(Material provided Opens)

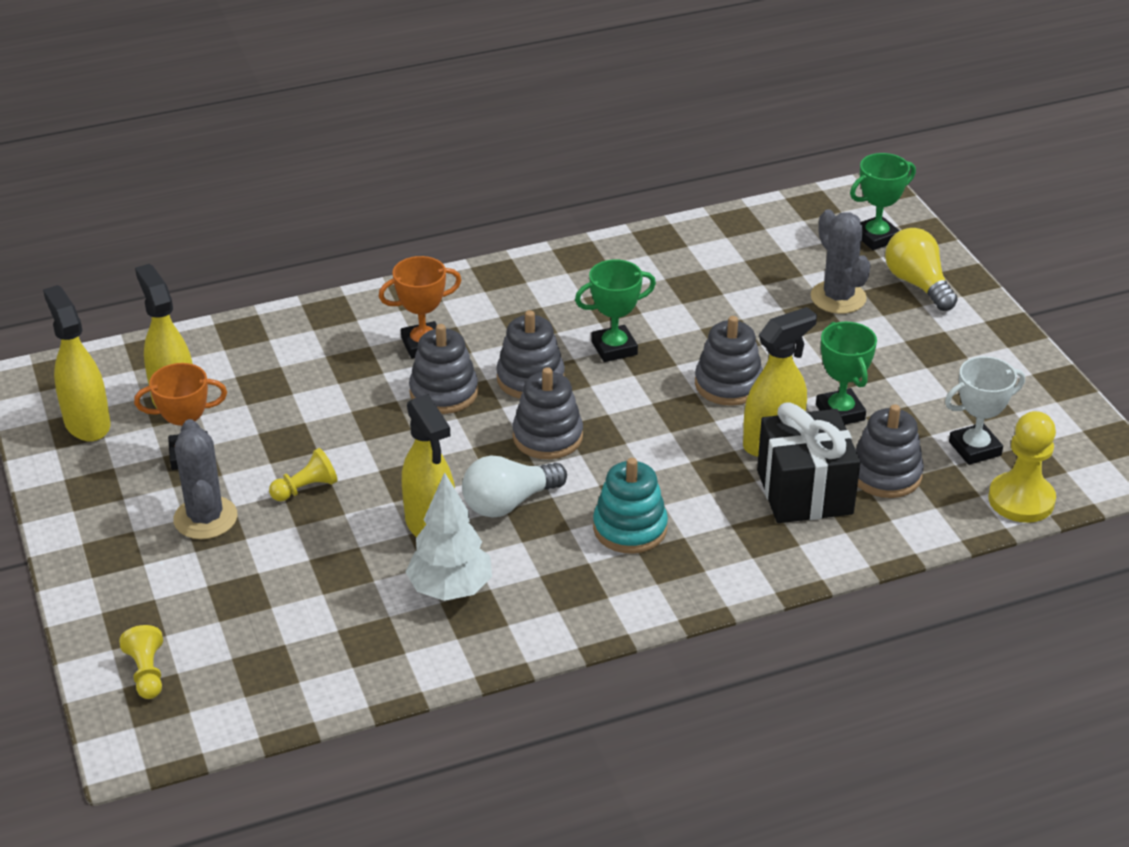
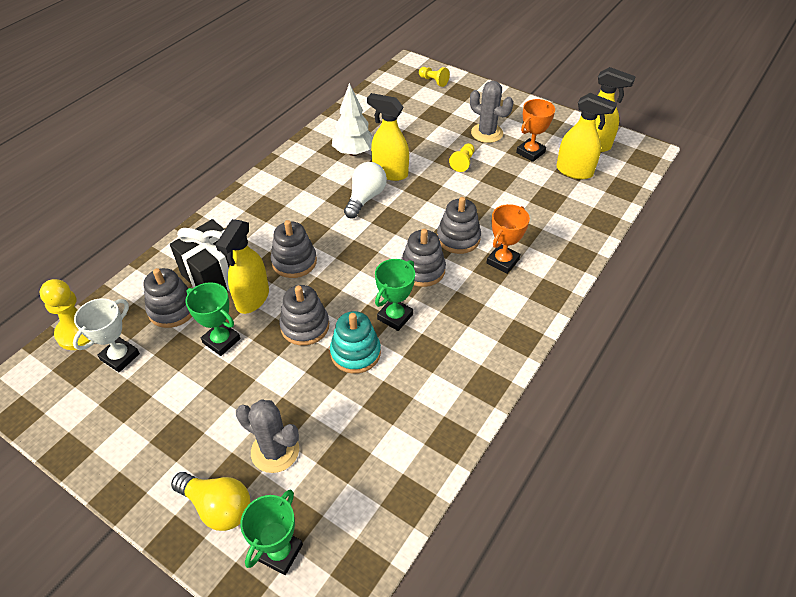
camera: 145 degrees right, 10 degrees up
grey stacking toy [513,367,583,459] -> grey stacking toy moved to [271,220,317,278]
turquoise stacking toy [593,458,668,554] -> turquoise stacking toy moved to [330,311,381,374]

(Material provided Closes)

Your assignment — All lines of the listing must be given again exactly, excluding the pictures.

Solution to the exercise —
camera: 145 degrees right, 10 degrees up
grey stacking toy [513,367,583,459] -> grey stacking toy moved to [271,220,317,278]
turquoise stacking toy [593,458,668,554] -> turquoise stacking toy moved to [330,311,381,374]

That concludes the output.